§ Given entries
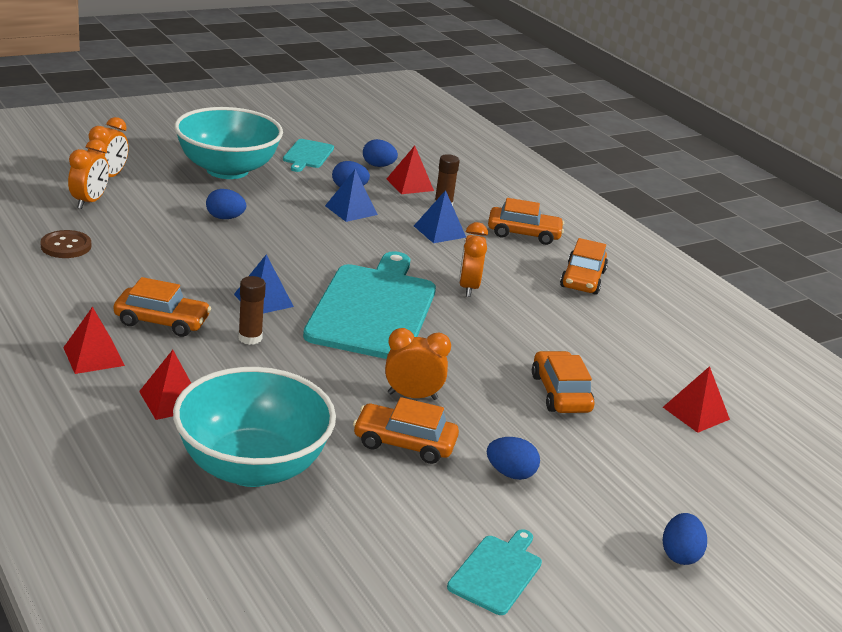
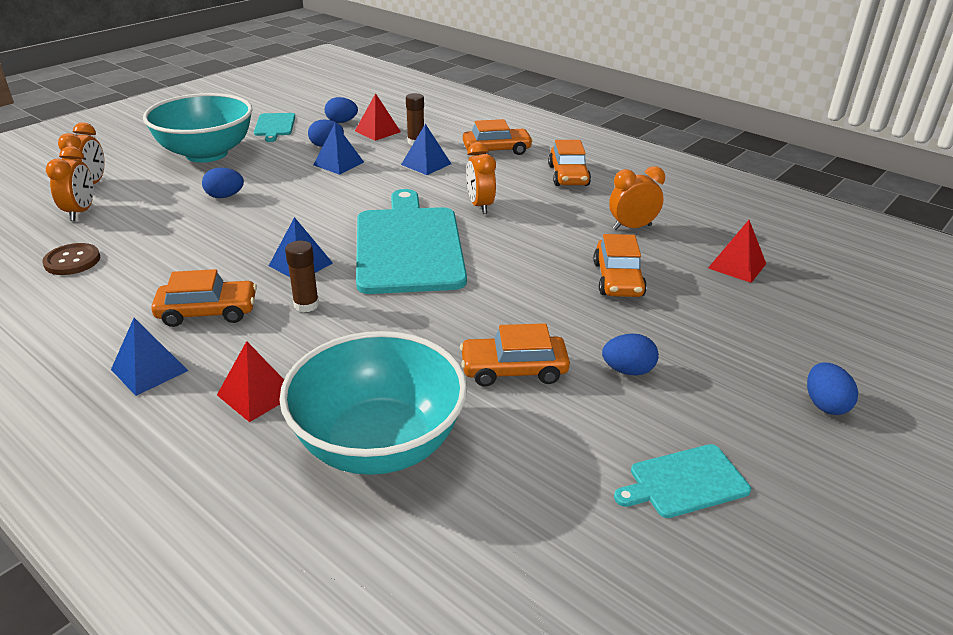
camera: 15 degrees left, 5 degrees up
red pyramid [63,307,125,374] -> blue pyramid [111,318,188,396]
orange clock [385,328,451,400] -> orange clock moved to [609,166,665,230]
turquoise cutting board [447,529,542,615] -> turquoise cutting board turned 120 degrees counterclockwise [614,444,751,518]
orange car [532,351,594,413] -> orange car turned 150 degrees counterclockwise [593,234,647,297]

§ The problem
Reproduce exactly the line containing "turquoise cutting board [447,529,542,615]" and all lines after it through the end of the listing above; leave out every earlier line.

§ Answer to this exercise
turquoise cutting board [447,529,542,615] -> turquoise cutting board turned 120 degrees counterclockwise [614,444,751,518]
orange car [532,351,594,413] -> orange car turned 150 degrees counterclockwise [593,234,647,297]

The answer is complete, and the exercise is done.